▸ TASK ITEM:
Using the listing below, set down each line from the line containing "grey book: 3 -> 4" through the line containing "yellow lemon: 5 -> 6", both ends included, exactly and with nothing added.

▸ PROVIDED INFORMATION:
****
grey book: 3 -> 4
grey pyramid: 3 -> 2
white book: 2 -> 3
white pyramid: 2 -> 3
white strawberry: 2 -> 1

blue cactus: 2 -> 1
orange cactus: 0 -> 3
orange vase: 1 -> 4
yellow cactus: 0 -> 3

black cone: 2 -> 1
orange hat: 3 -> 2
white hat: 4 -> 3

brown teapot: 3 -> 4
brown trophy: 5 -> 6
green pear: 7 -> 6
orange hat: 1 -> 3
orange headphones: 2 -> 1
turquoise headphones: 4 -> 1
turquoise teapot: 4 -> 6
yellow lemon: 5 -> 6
****
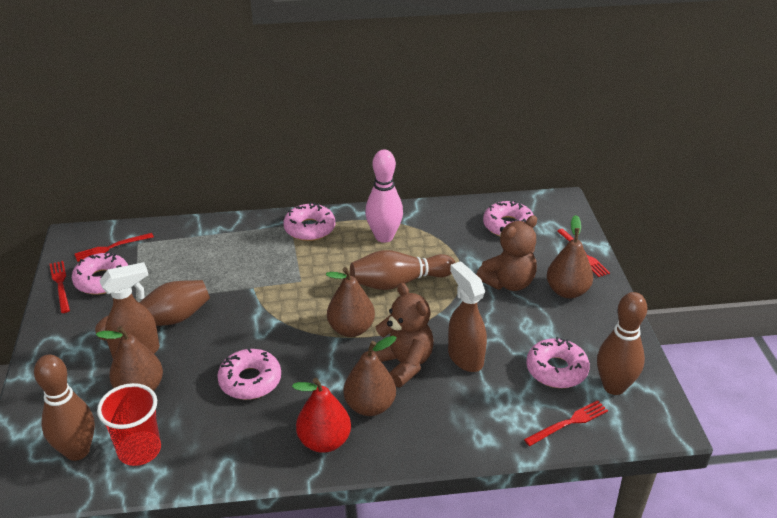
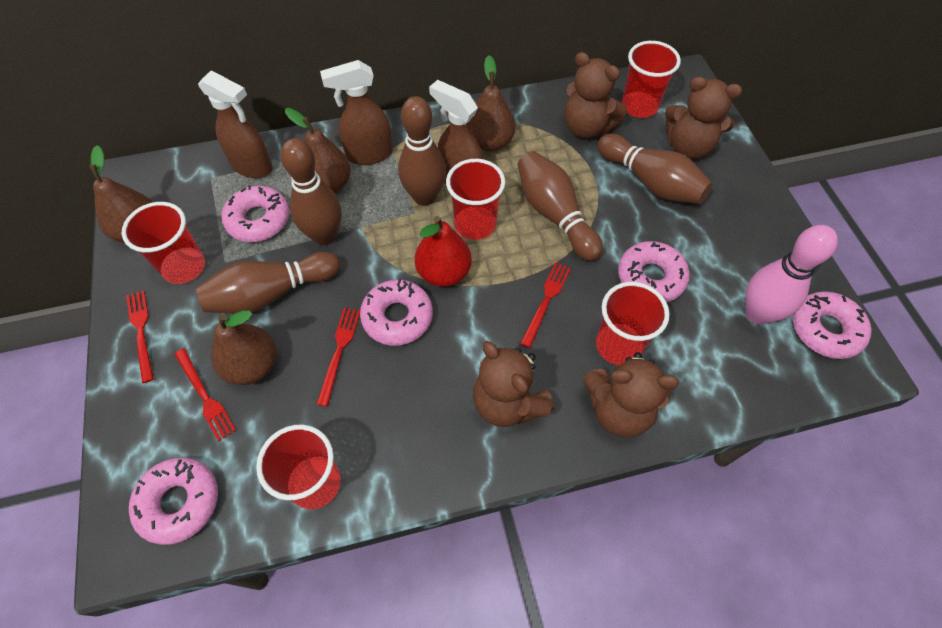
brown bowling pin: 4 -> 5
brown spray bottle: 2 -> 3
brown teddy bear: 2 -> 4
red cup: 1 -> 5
****
▸ RESPONSE AREA:
grey book: 3 -> 4
grey pyramid: 3 -> 2
white book: 2 -> 3
white pyramid: 2 -> 3
white strawberry: 2 -> 1

blue cactus: 2 -> 1
orange cactus: 0 -> 3
orange vase: 1 -> 4
yellow cactus: 0 -> 3

black cone: 2 -> 1
orange hat: 3 -> 2
white hat: 4 -> 3

brown teapot: 3 -> 4
brown trophy: 5 -> 6
green pear: 7 -> 6
orange hat: 1 -> 3
orange headphones: 2 -> 1
turquoise headphones: 4 -> 1
turquoise teapot: 4 -> 6
yellow lemon: 5 -> 6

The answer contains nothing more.